Each record that follows is to be reproduced character for character, pictures excepted.

▸ Input for this task
┌────────
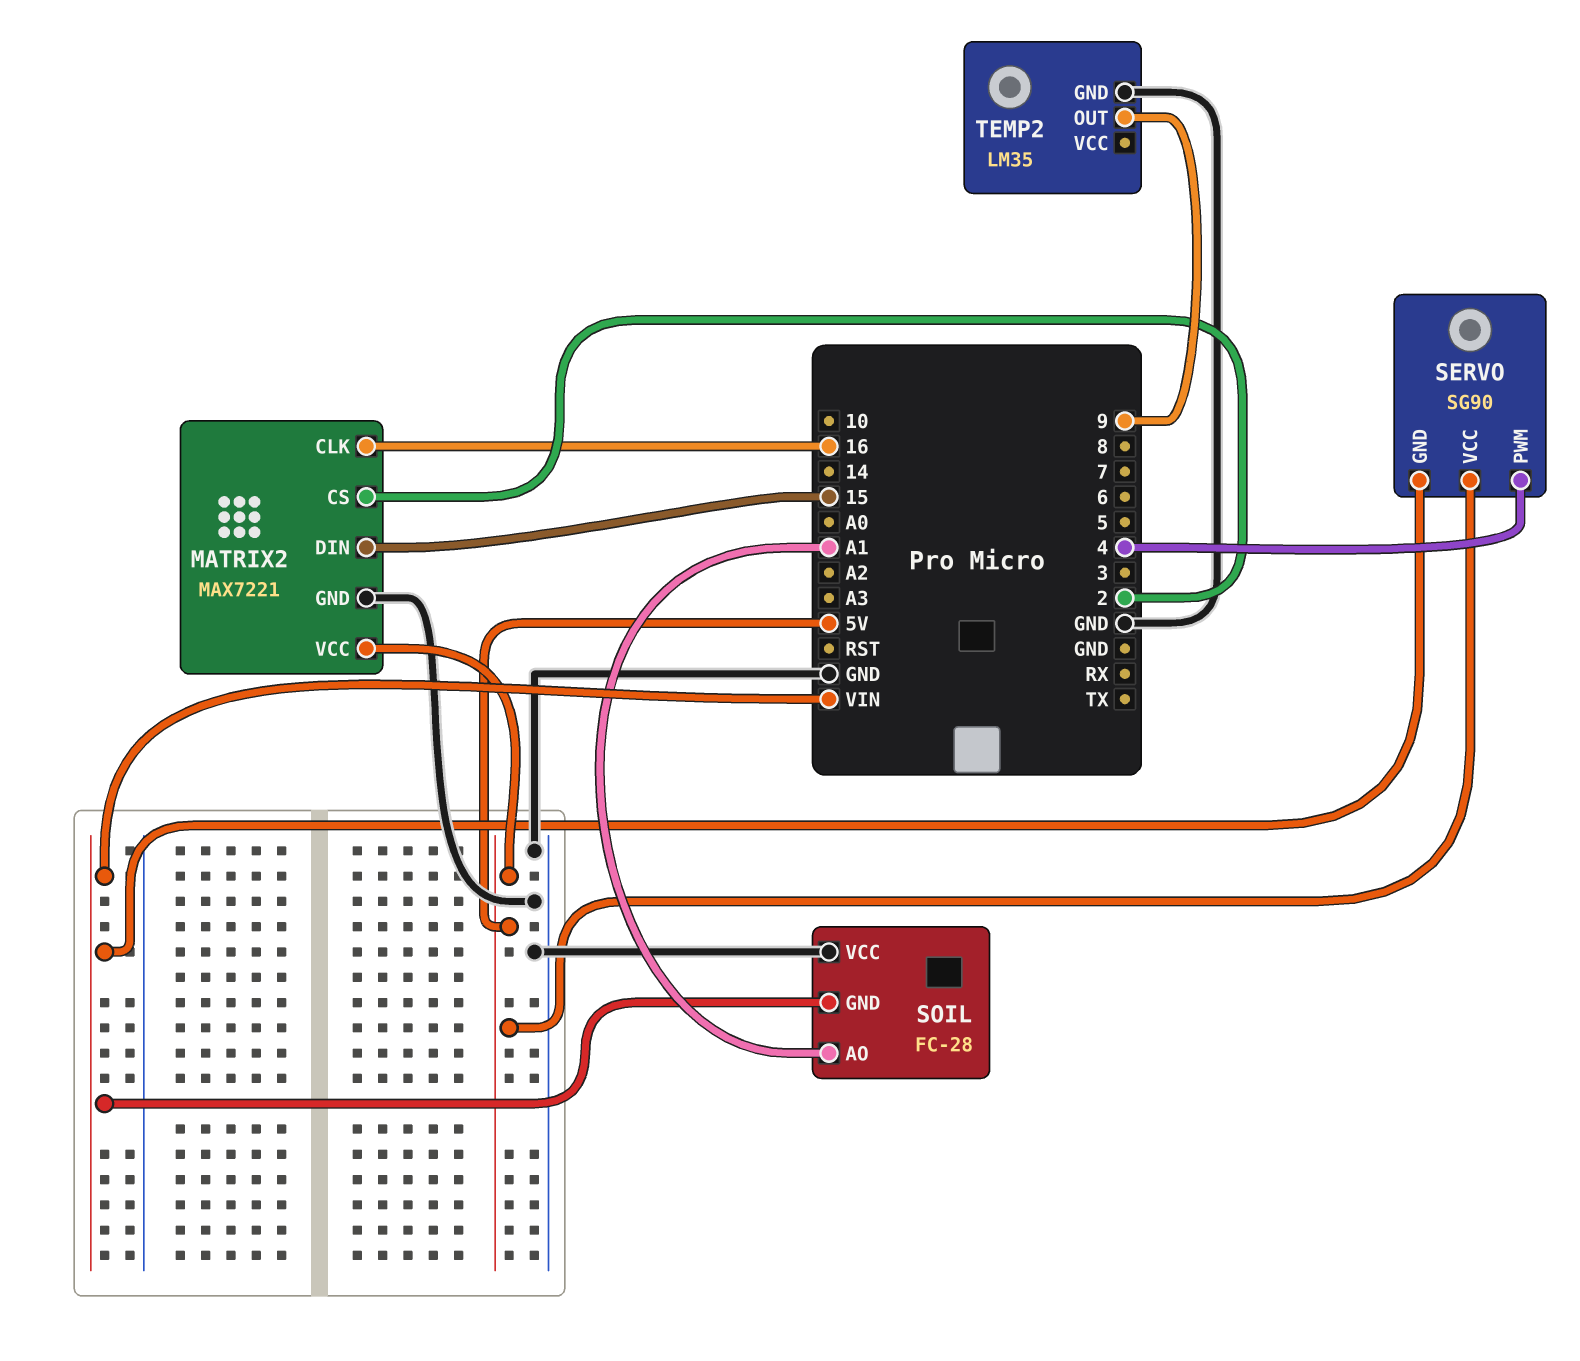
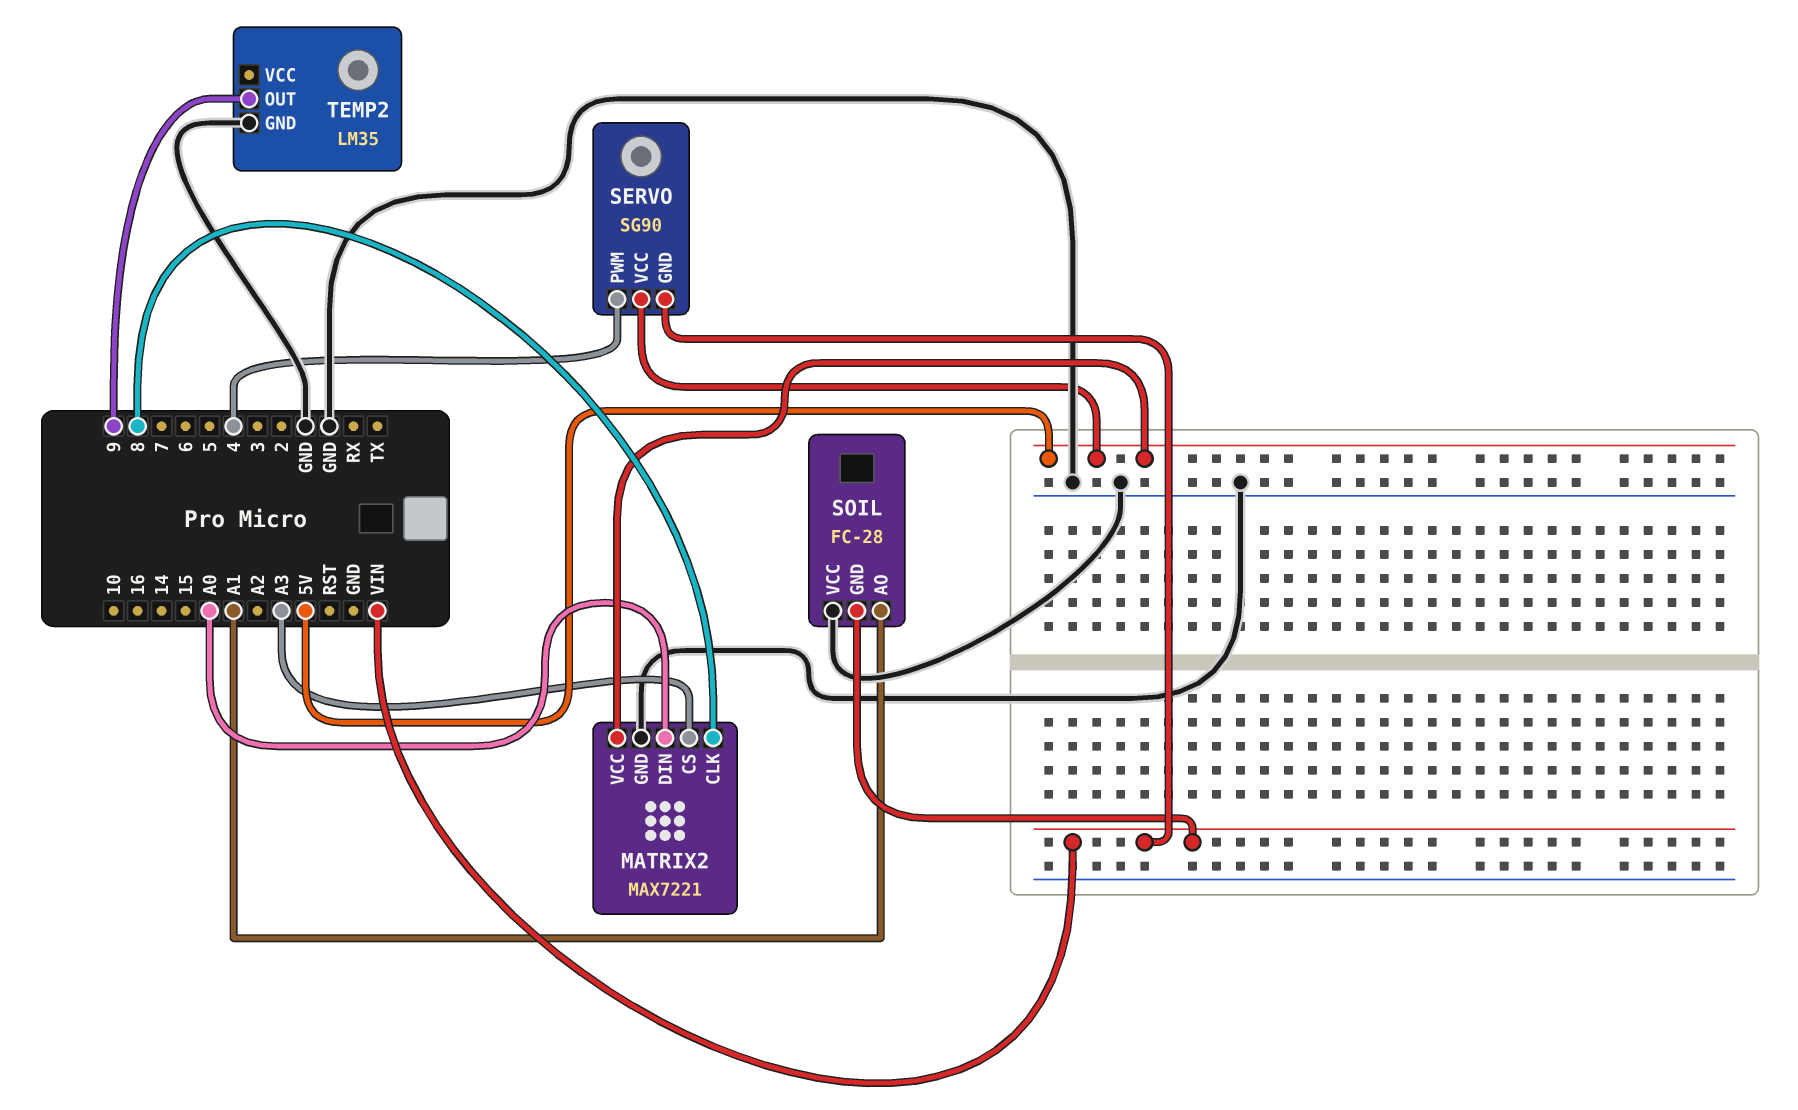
MATRIX2 pin CLK: 16 -> 8
MATRIX2 pin CS: 2 -> A3
MATRIX2 pin DIN: 15 -> A0

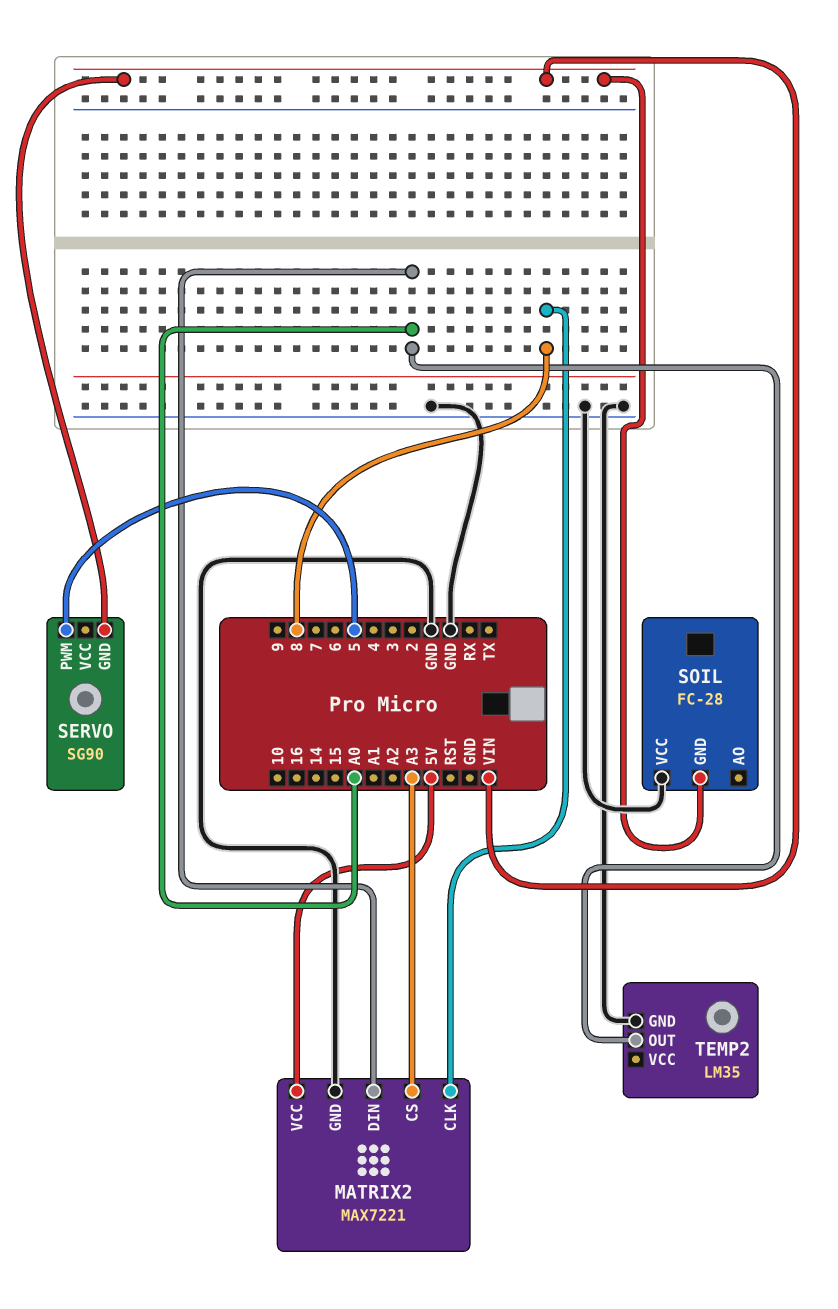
SERVO pin PWM: 4 -> 5
SERVO pin VCC: 5V -> none
SOIL pin AO: A1 -> none
TEMP2 pin OUT: 9 -> A0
└────────
▸ Final answer
MATRIX2 pin CLK: 16 -> 8
MATRIX2 pin CS: 2 -> A3
MATRIX2 pin DIN: 15 -> A0

SERVO pin PWM: 4 -> 5
SERVO pin VCC: 5V -> none
SOIL pin AO: A1 -> none
TEMP2 pin OUT: 9 -> A0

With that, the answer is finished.